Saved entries
========================================
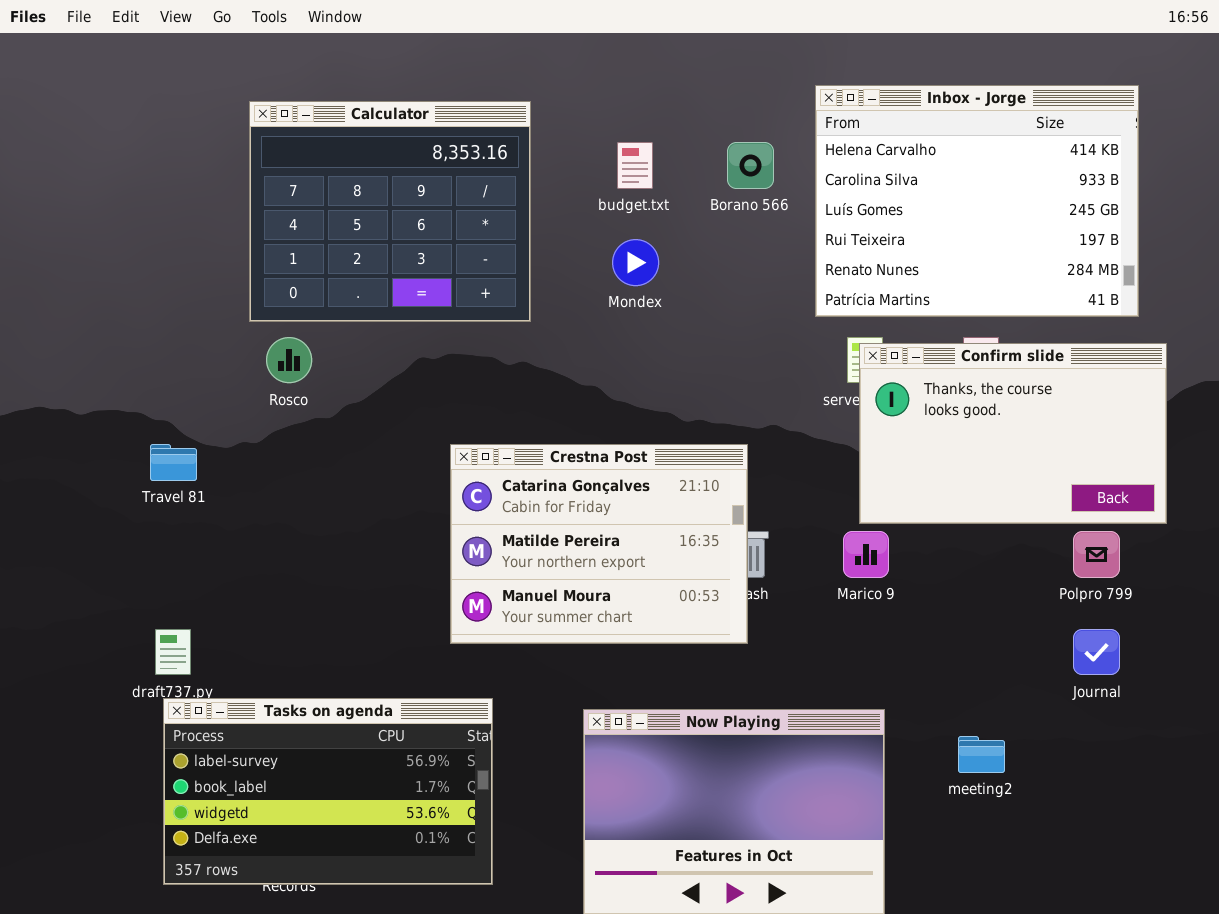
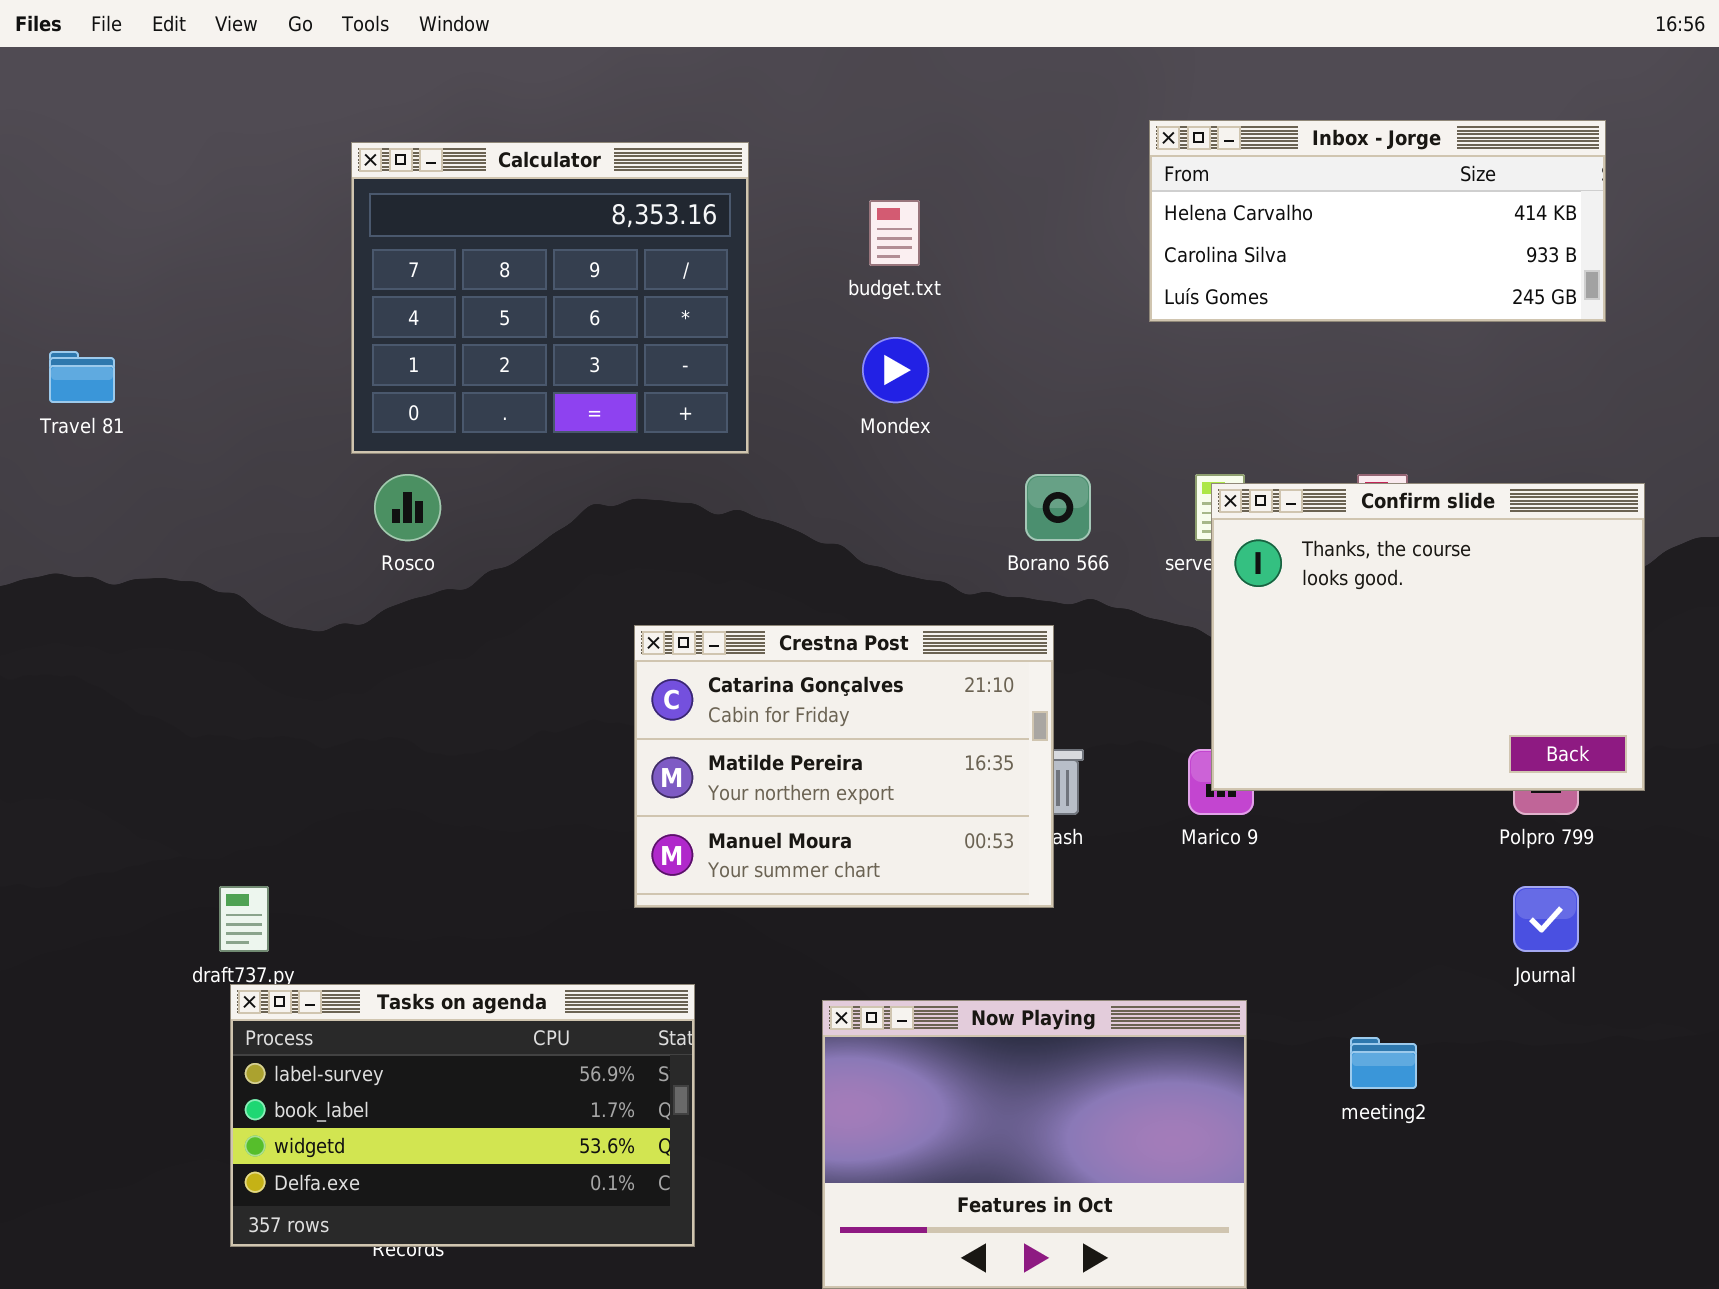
Inbox - Jorge: [815,85,1139,317] -> [1149,120,1606,322], resized
Borano 566: [727,142,774,189] -> [1025,474,1091,541], moved
Confirm slide: [859,343,1167,524] -> [1211,483,1645,791], resized
Travel 81: [150,444,197,481] -> [49,351,115,403], moved

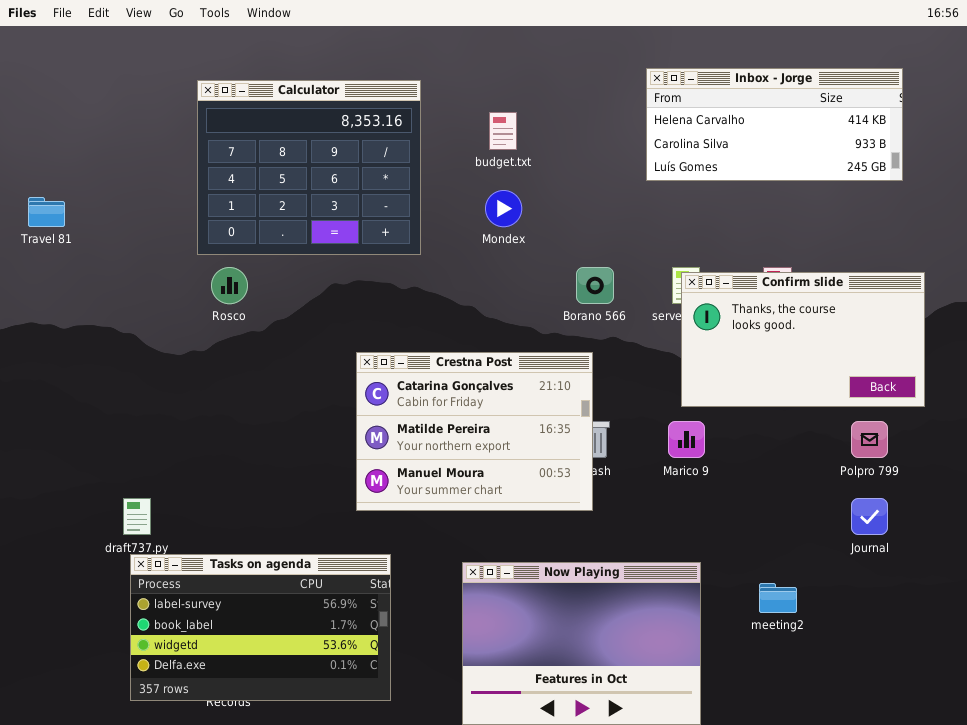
Confirm slide: [1211,483,1645,791] -> [681,272,925,407], resized

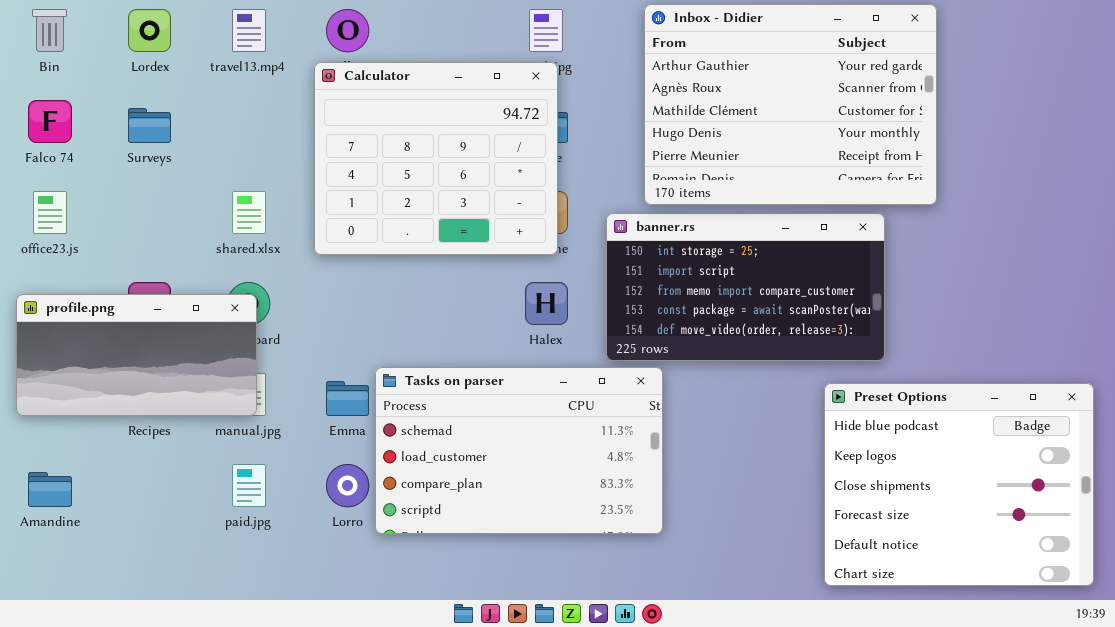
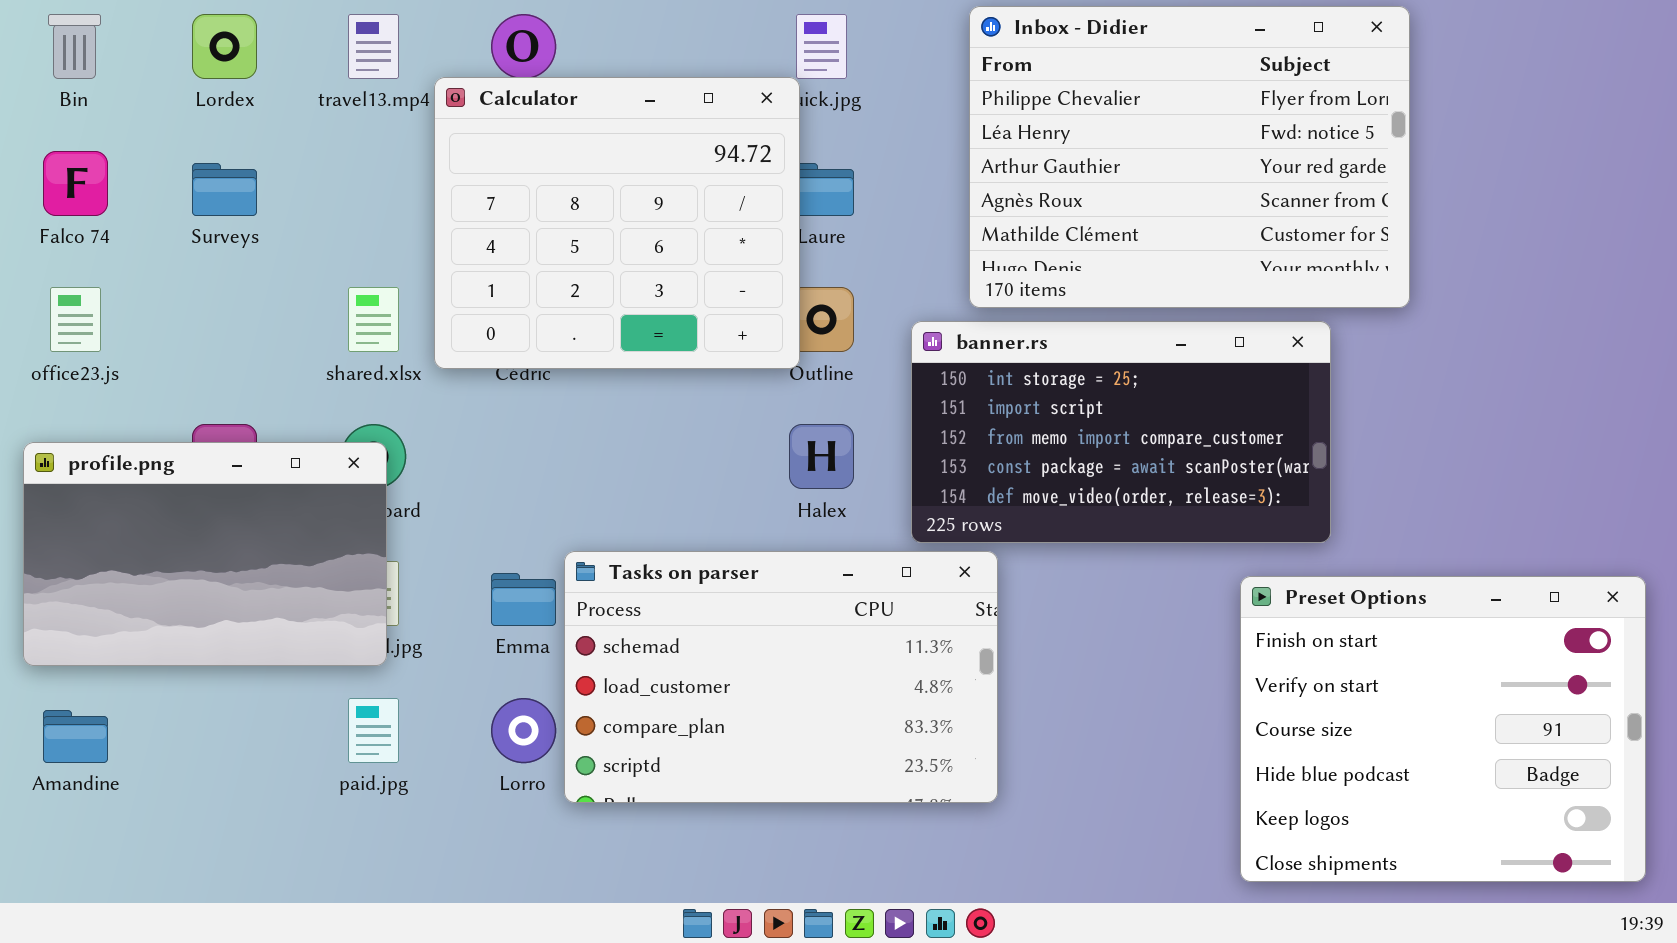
Inbox - Didier: [644,4,937,205] -> [969,6,1410,308], scrolled up 2 rows
Calculator: [314,62,558,255] -> [434,77,800,369], moved
profile.png: [16,294,257,416] -> [23,442,387,666], resized
Preset Options: [824,383,1094,586] -> [1240,576,1646,882], scrolled up 3 rows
========================================
**What you need to do:** Where in the records above does the word "resized" appear? Copy each line that holds it.

**Response:**
Inbox - Jorge: [815,85,1139,317] -> [1149,120,1606,322], resized
Confirm slide: [859,343,1167,524] -> [1211,483,1645,791], resized
Confirm slide: [1211,483,1645,791] -> [681,272,925,407], resized
profile.png: [16,294,257,416] -> [23,442,387,666], resized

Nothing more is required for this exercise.